• _WORK REQUIRED_
Your output is to hold only the lines from the one showing "U15: NOR 74HC02" through the end of the listing, exactly, with every picture excluded.

• _TASK INPUT_
○ ○ ○

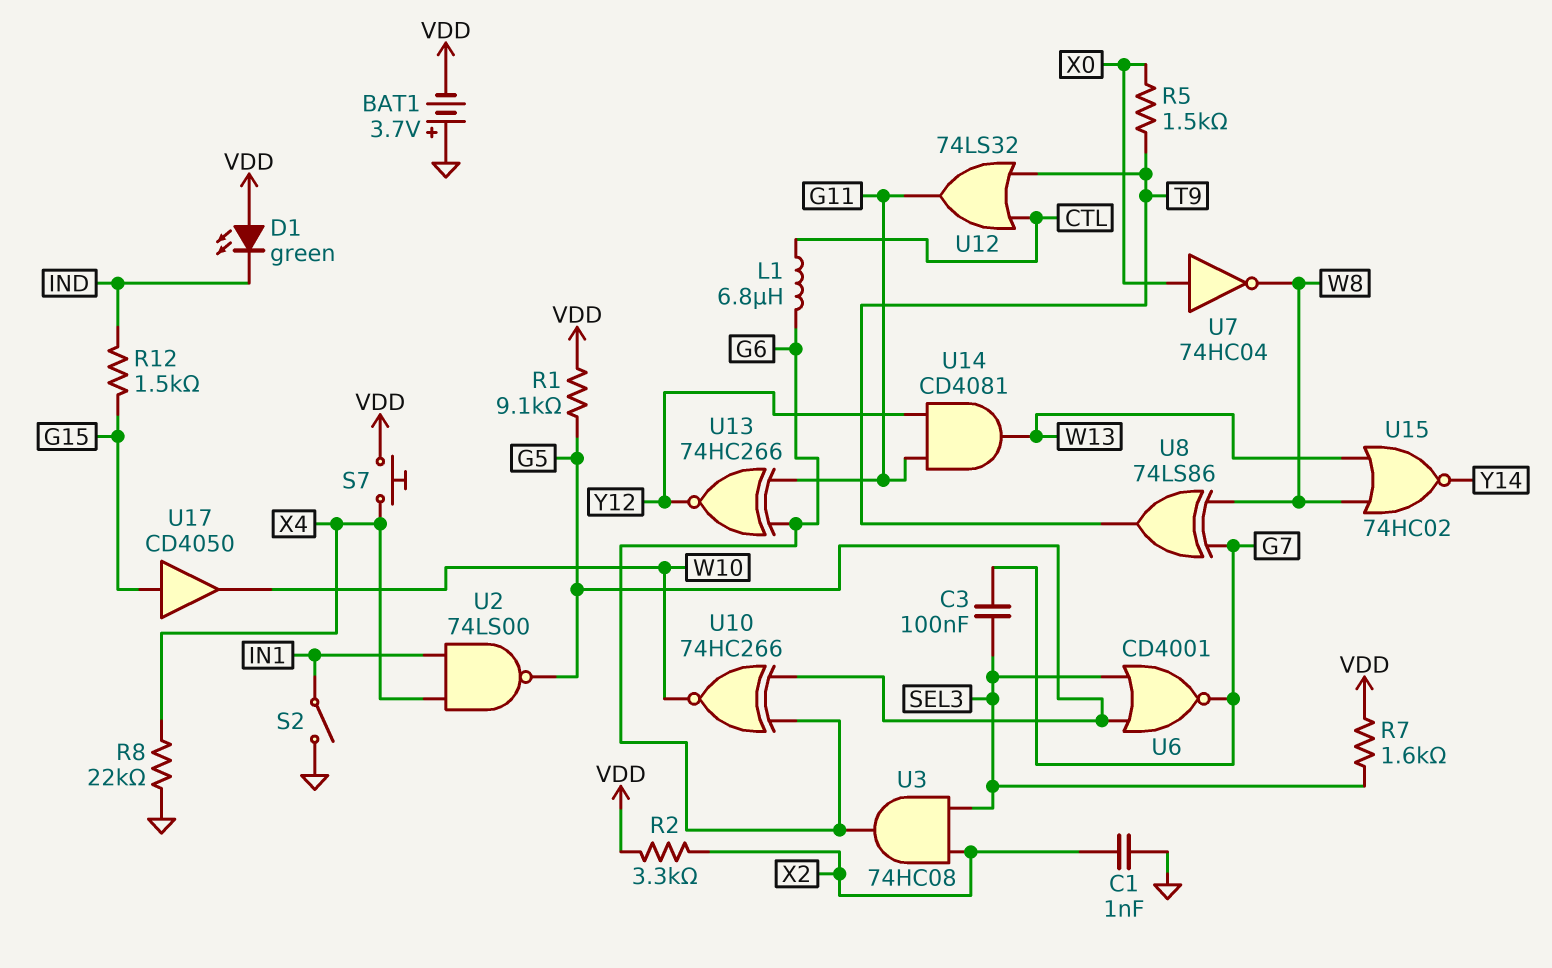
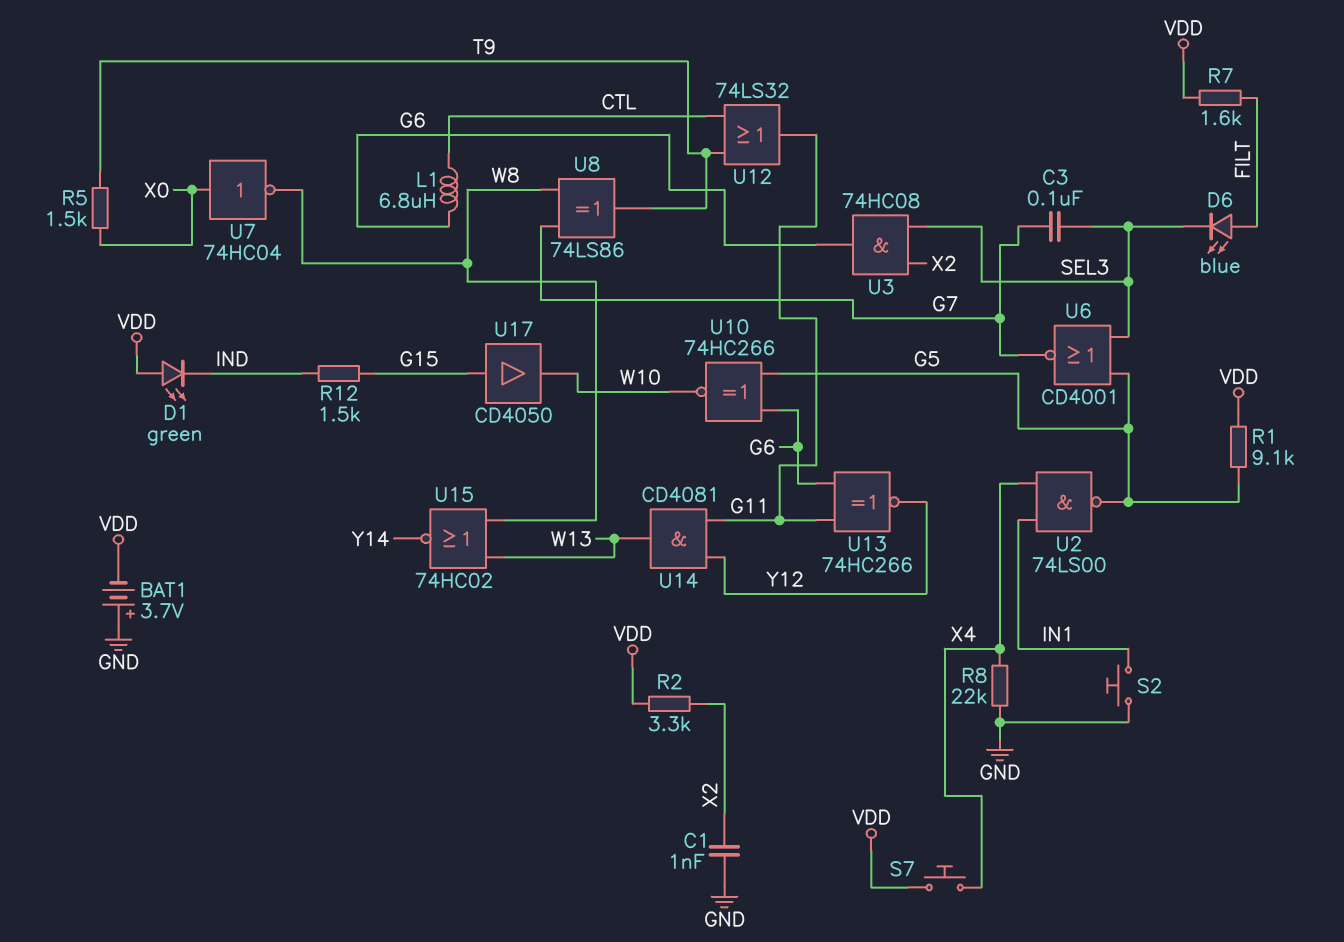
D6: none -> LED blue (A FILT, K SEL3)
R7: 1.6k (SEL3, VDD) -> 1.6k (FILT, VDD)
S2: switch (GND, IN1) -> button (GND, IN1)

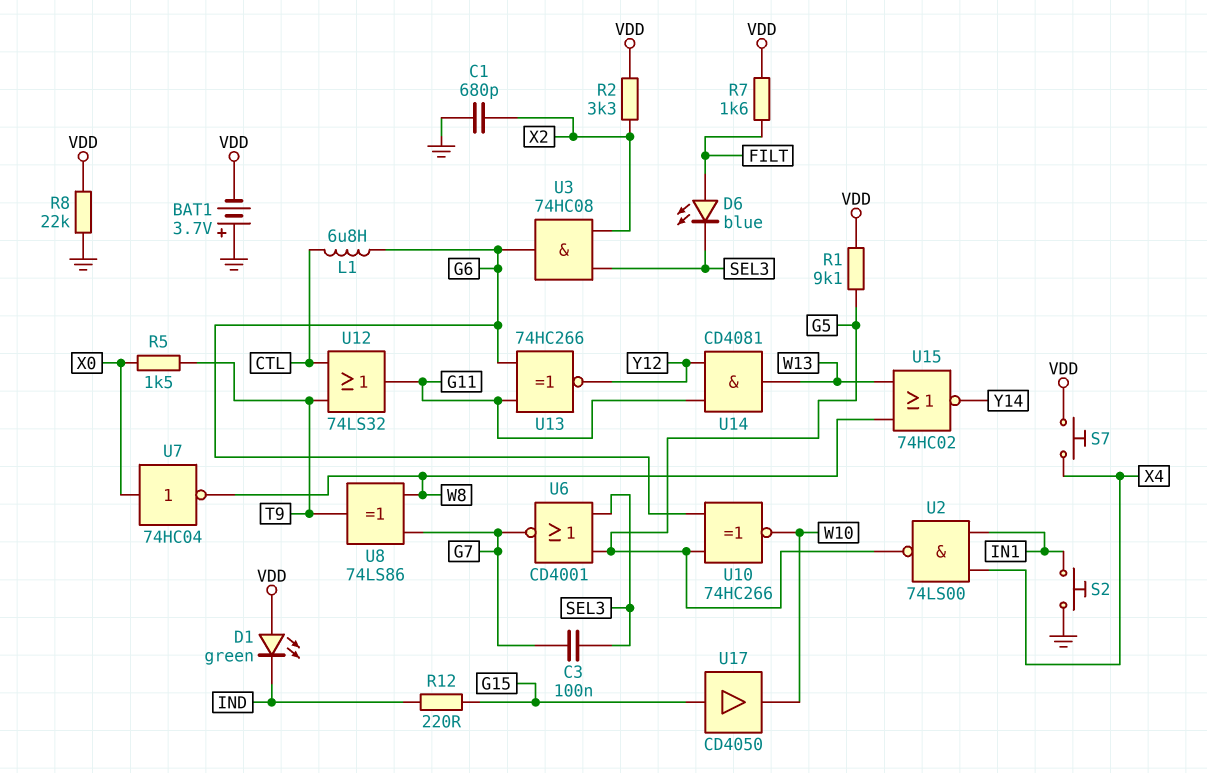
C1: 1nF (GND, X2) -> 680pF (GND, X2)
R8: 22k (GND, X4) -> 22k (GND, VDD)
R12: 1.5k (G15, IND) -> 220 (G15, IND)

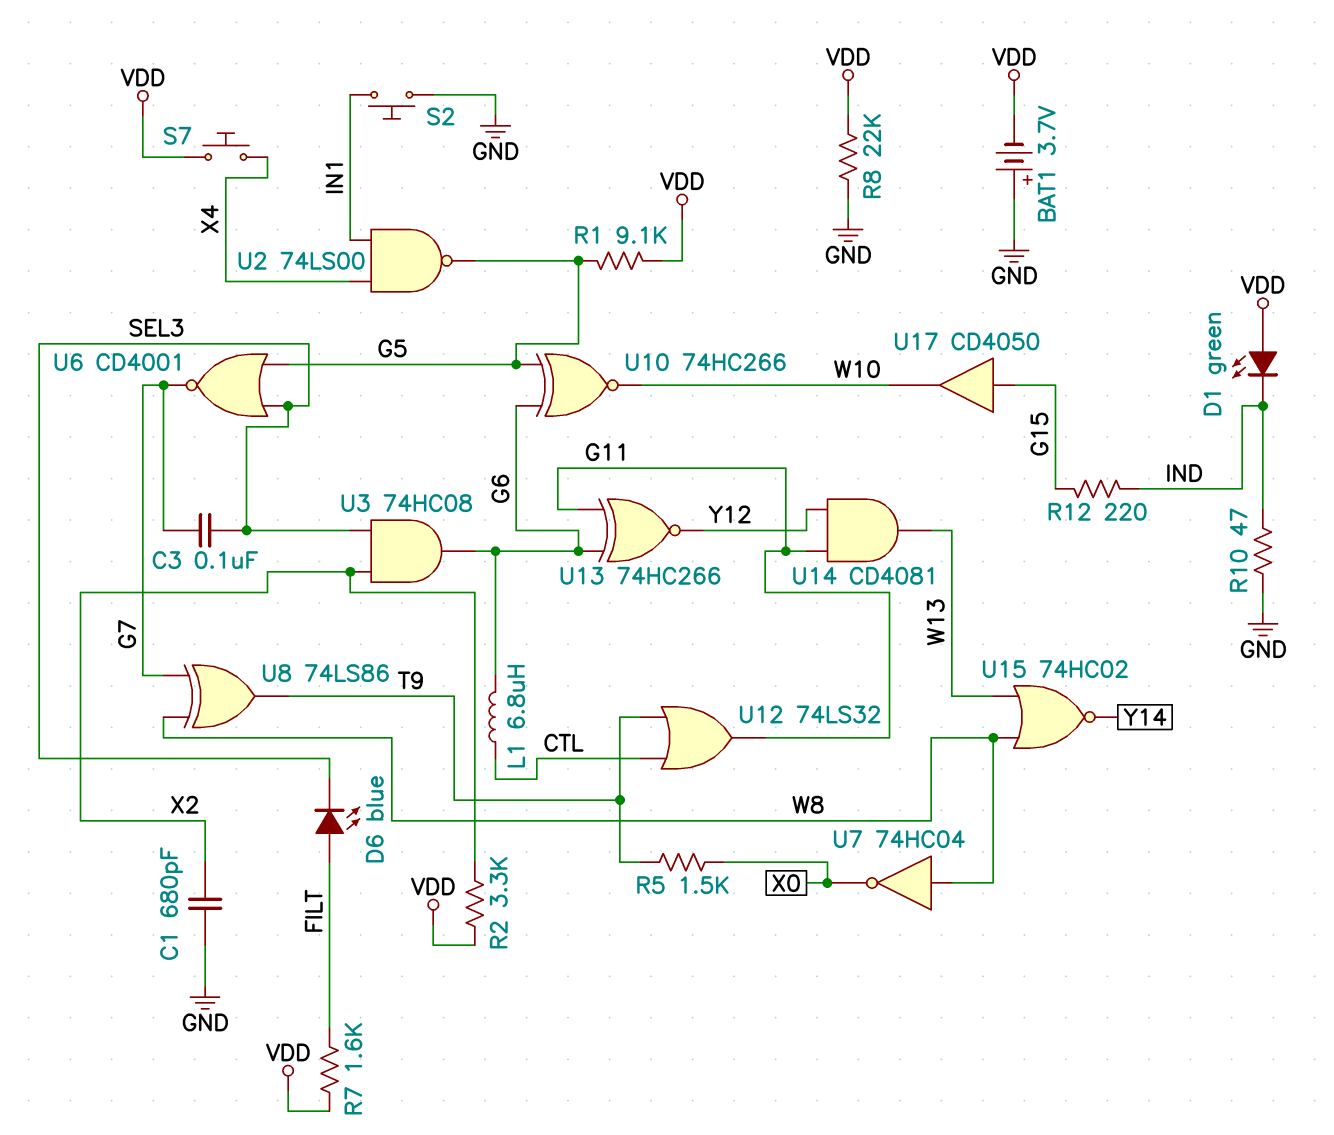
R10: none -> 47 (GND, IND)
U7: NOT 74HC04 (in X0, out W8) -> NOT 74HC04 (in W8, out X0)

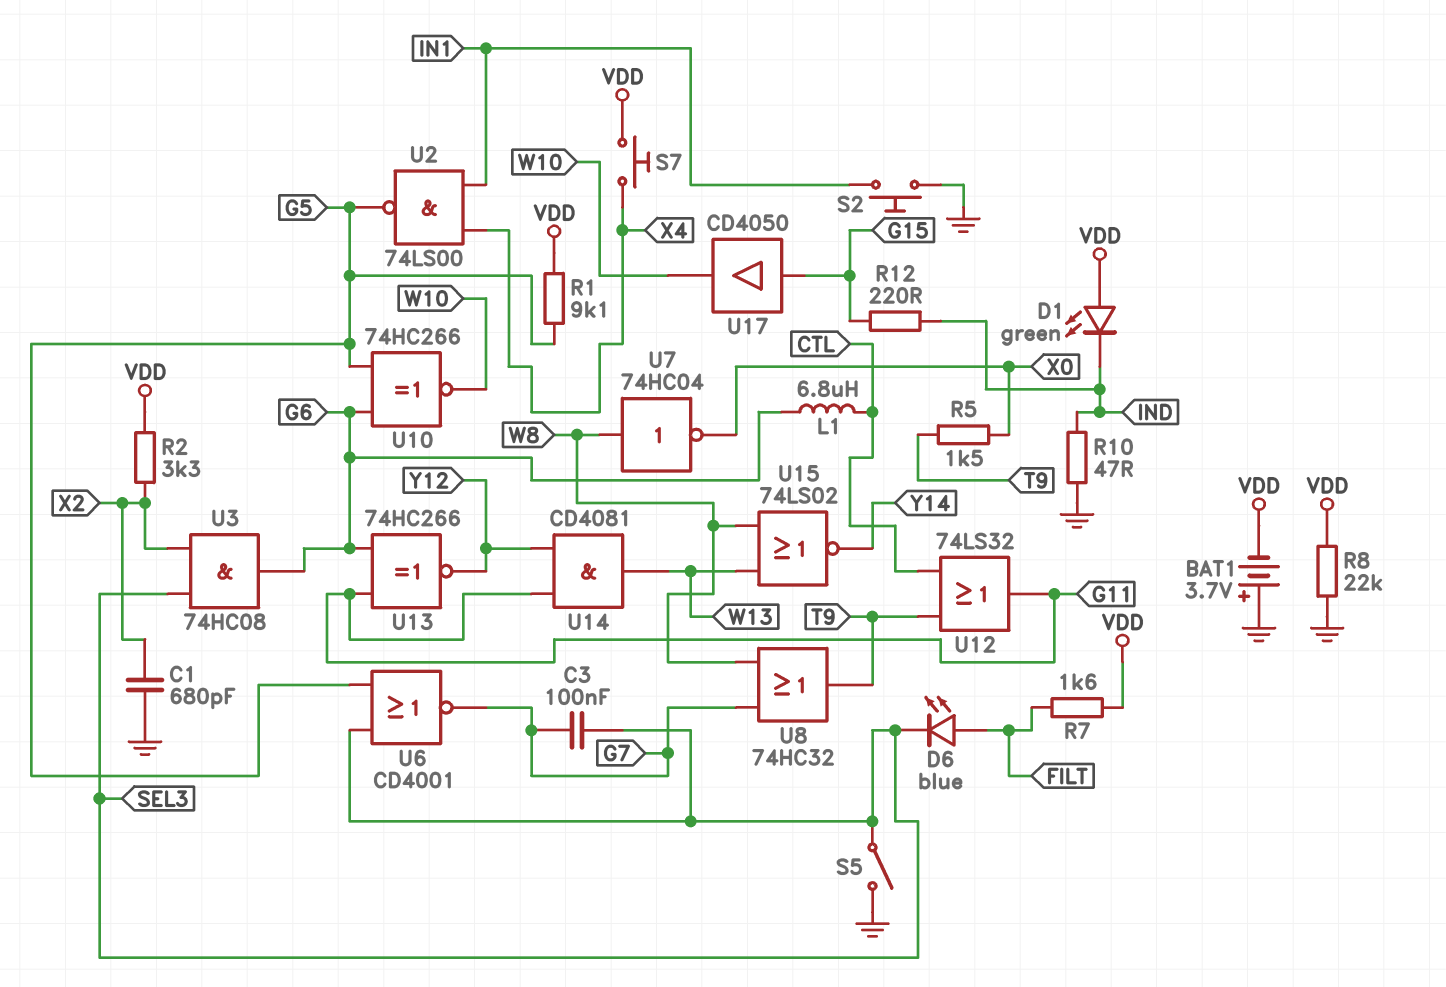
S5: none -> switch (GND, SEL3)
U8: XOR 74LS86 (in G7, in W8, out T9) -> OR 74HC32 (in G7, in W8, out T9)
U15: NOR 74HC02 (in W8, in W13, out Y14) -> NOR 74LS02 (in W8, in W13, out Y14)

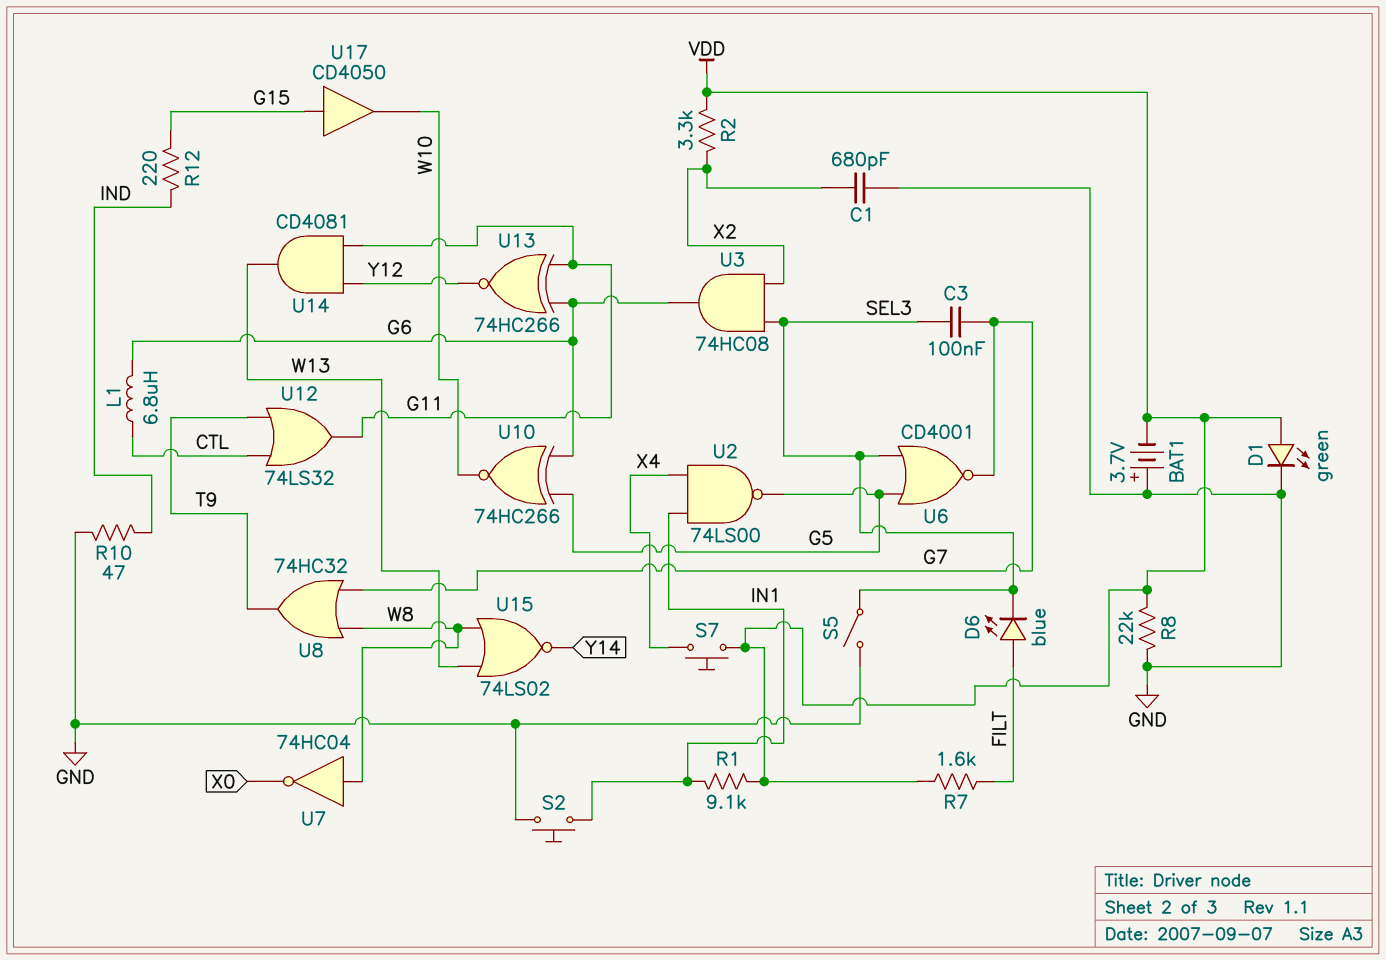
D1: LED green (A VDD, K IND) -> LED green (A VDD, K GND)
R1: 9.1k (G5, VDD) -> 9.1k (IN1, VDD)
R5: 1.5k (T9, X0) -> none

○ ○ ○

• _RESULT FOR THIS EXERCISE_
U15: NOR 74HC02 (in W8, in W13, out Y14) -> NOR 74LS02 (in W8, in W13, out Y14)

D1: LED green (A VDD, K IND) -> LED green (A VDD, K GND)
R1: 9.1k (G5, VDD) -> 9.1k (IN1, VDD)
R5: 1.5k (T9, X0) -> none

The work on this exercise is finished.